___ LISTED RECORDS ___
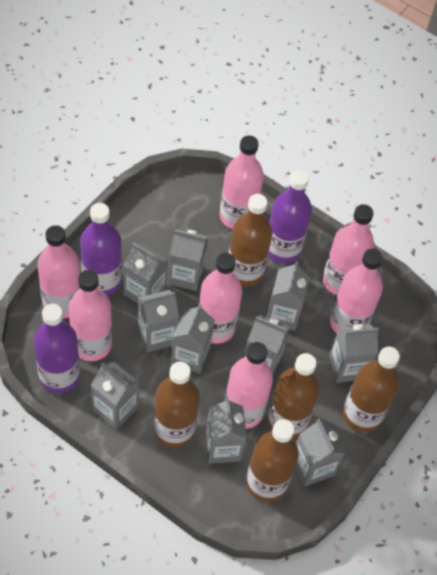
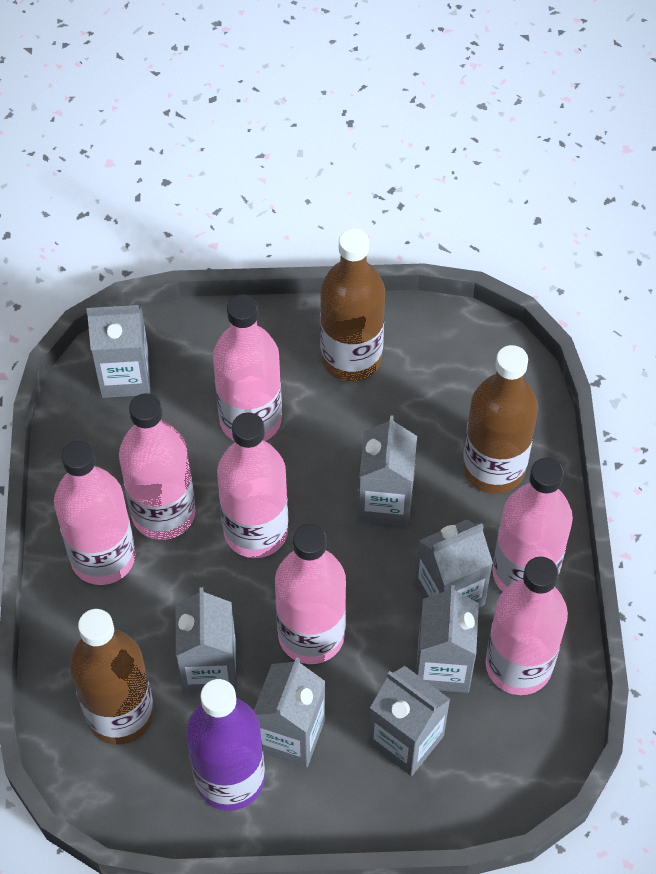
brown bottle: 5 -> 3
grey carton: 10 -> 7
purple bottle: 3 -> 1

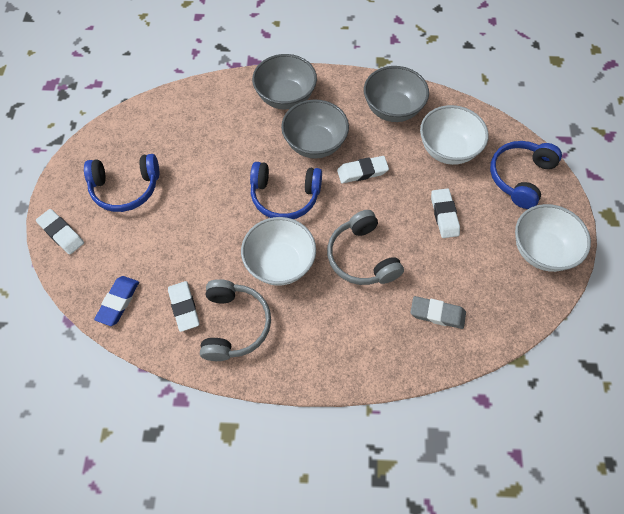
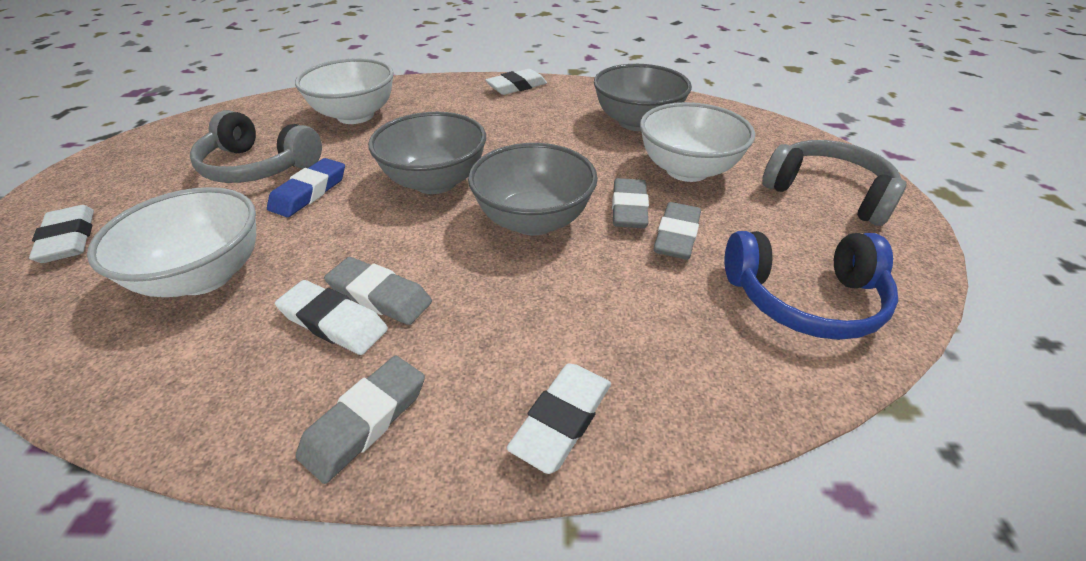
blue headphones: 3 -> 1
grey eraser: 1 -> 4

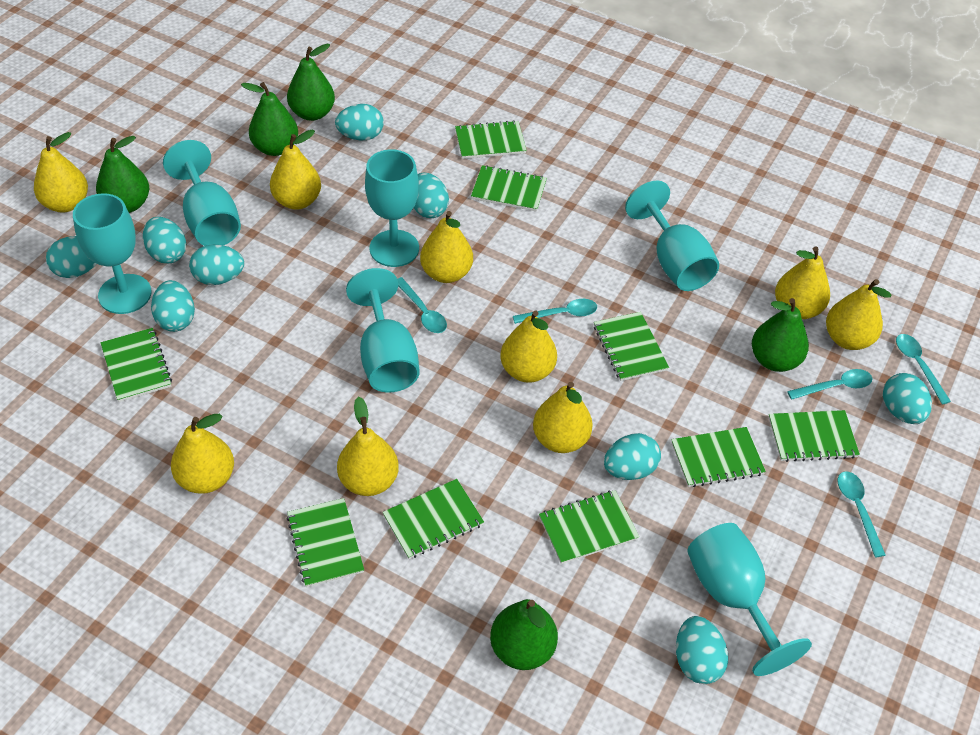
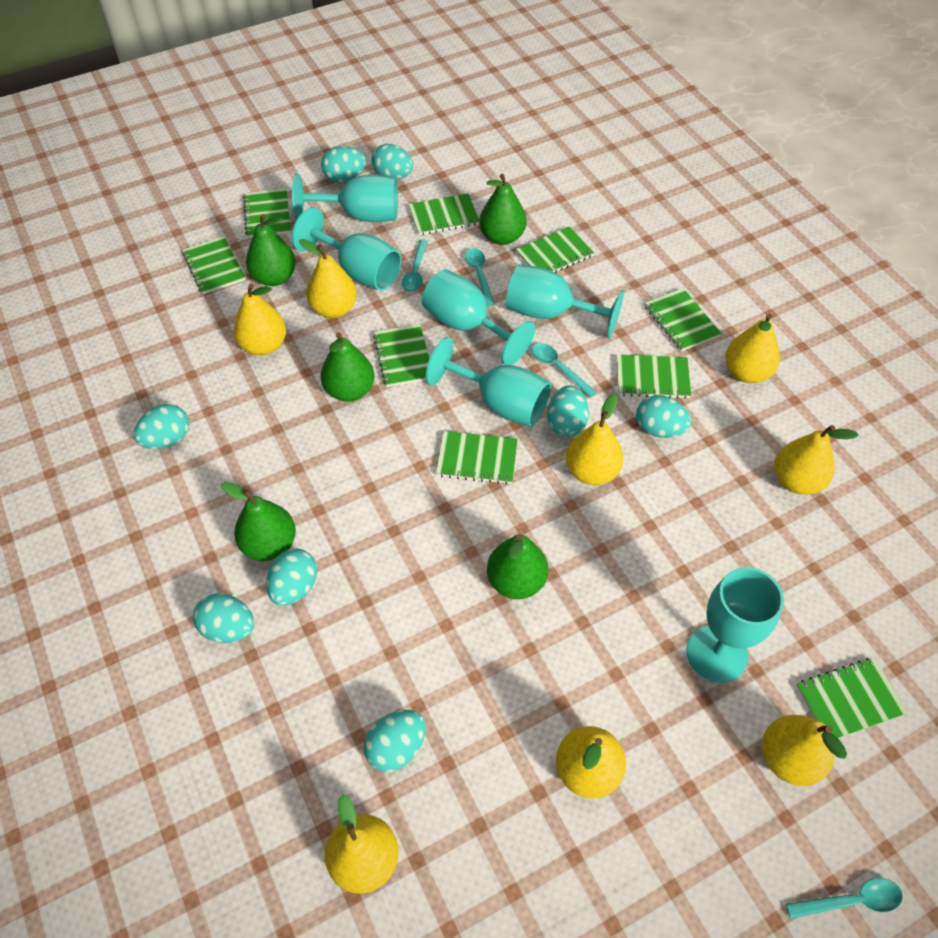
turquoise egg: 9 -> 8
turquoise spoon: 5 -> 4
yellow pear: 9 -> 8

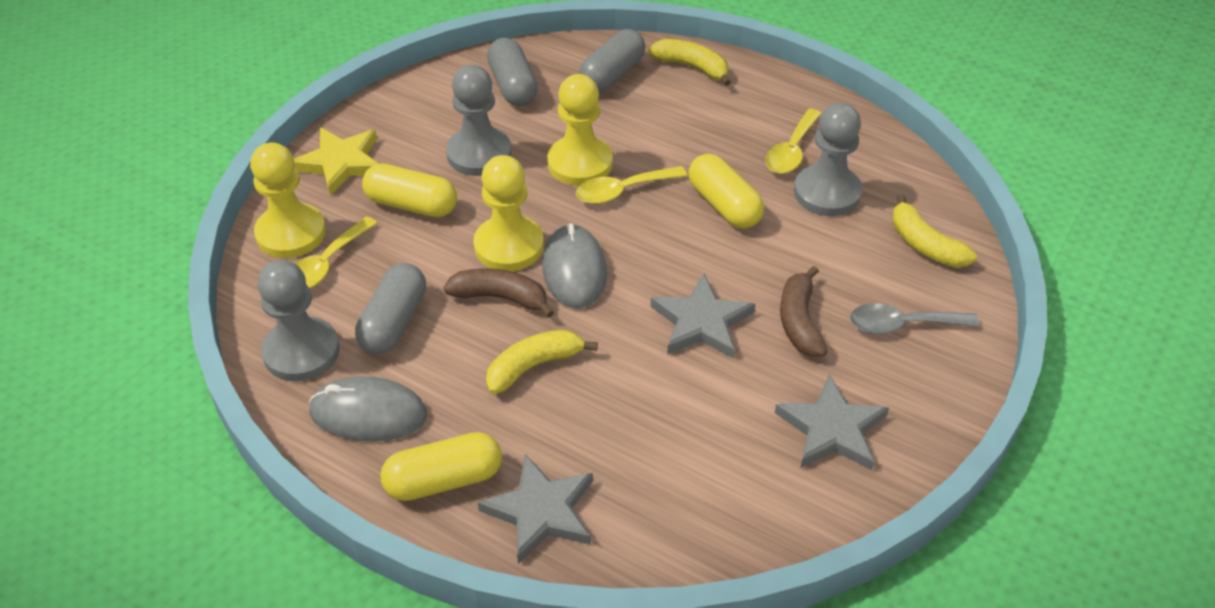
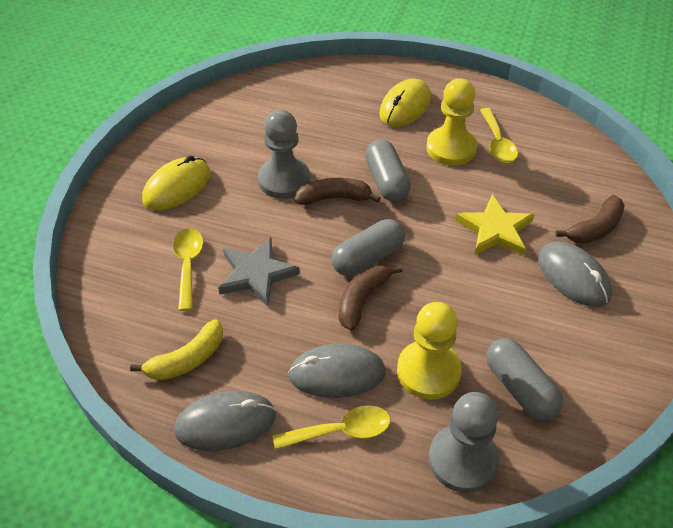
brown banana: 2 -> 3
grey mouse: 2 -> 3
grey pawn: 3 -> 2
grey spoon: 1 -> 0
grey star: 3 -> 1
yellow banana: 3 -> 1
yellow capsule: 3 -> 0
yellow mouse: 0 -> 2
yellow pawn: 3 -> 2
___
#### [EXERCISE GOAL]
The result should be the material above, unchanged and free of pictures; please print it.

#### [TASK RESPONSE]
brown bottle: 5 -> 3
grey carton: 10 -> 7
purple bottle: 3 -> 1

blue headphones: 3 -> 1
grey eraser: 1 -> 4

turquoise egg: 9 -> 8
turquoise spoon: 5 -> 4
yellow pear: 9 -> 8

brown banana: 2 -> 3
grey mouse: 2 -> 3
grey pawn: 3 -> 2
grey spoon: 1 -> 0
grey star: 3 -> 1
yellow banana: 3 -> 1
yellow capsule: 3 -> 0
yellow mouse: 0 -> 2
yellow pawn: 3 -> 2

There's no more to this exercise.